START TASK DATA

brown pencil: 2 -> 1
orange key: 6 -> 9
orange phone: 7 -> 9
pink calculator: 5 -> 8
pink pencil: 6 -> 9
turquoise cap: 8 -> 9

END TASK DATA
START TASK DATA

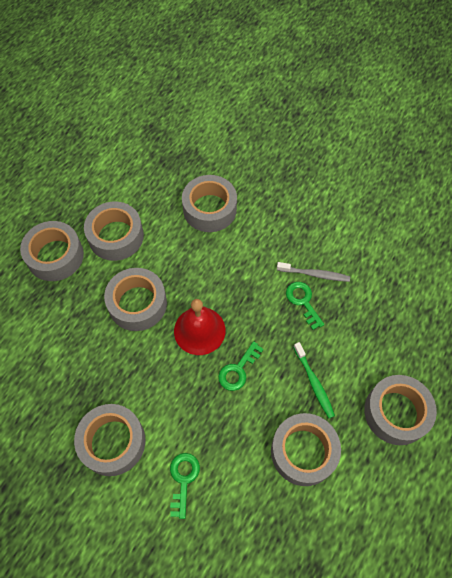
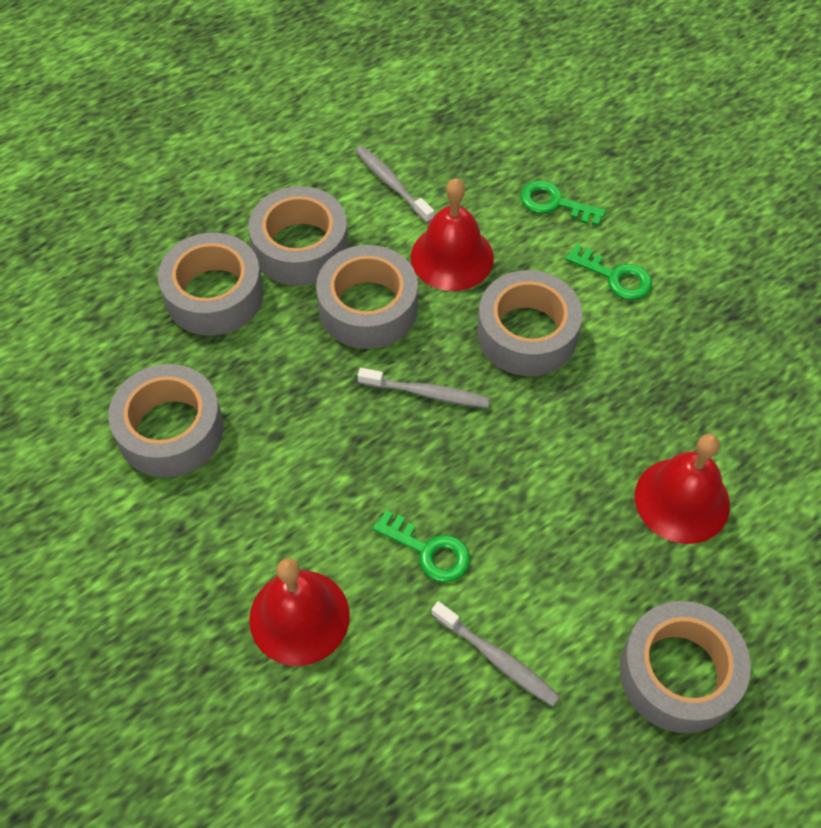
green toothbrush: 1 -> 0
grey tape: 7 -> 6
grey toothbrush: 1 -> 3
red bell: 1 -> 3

END TASK DATA
START TASK DATA

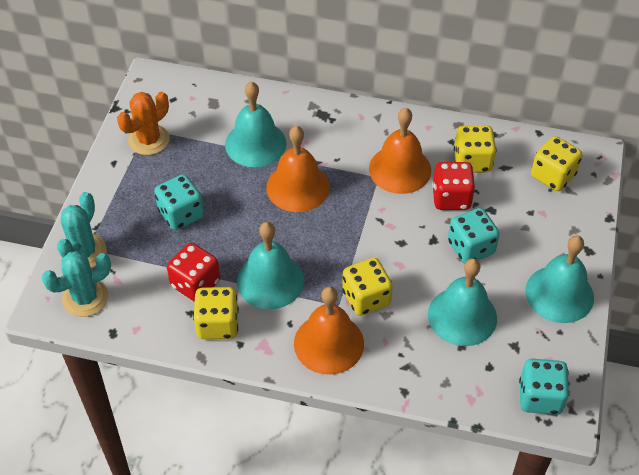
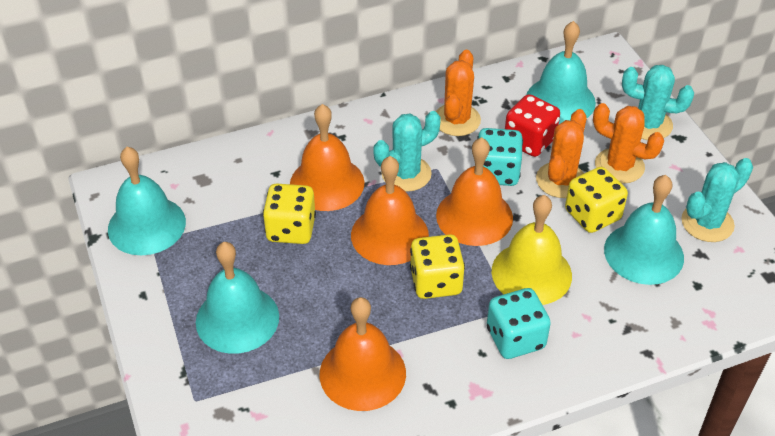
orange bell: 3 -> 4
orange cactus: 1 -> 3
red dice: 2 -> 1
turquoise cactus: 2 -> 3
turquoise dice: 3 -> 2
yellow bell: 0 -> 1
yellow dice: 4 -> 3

END TASK DATA

TASK BRIEF:
Would you please copy exactly the part of the entries above that begins at the line containing "turquoise cactus: 2 -> 3" and ends at the line containing "yellow dice: 4 -> 3", both lines included?

SOLUTION:
turquoise cactus: 2 -> 3
turquoise dice: 3 -> 2
yellow bell: 0 -> 1
yellow dice: 4 -> 3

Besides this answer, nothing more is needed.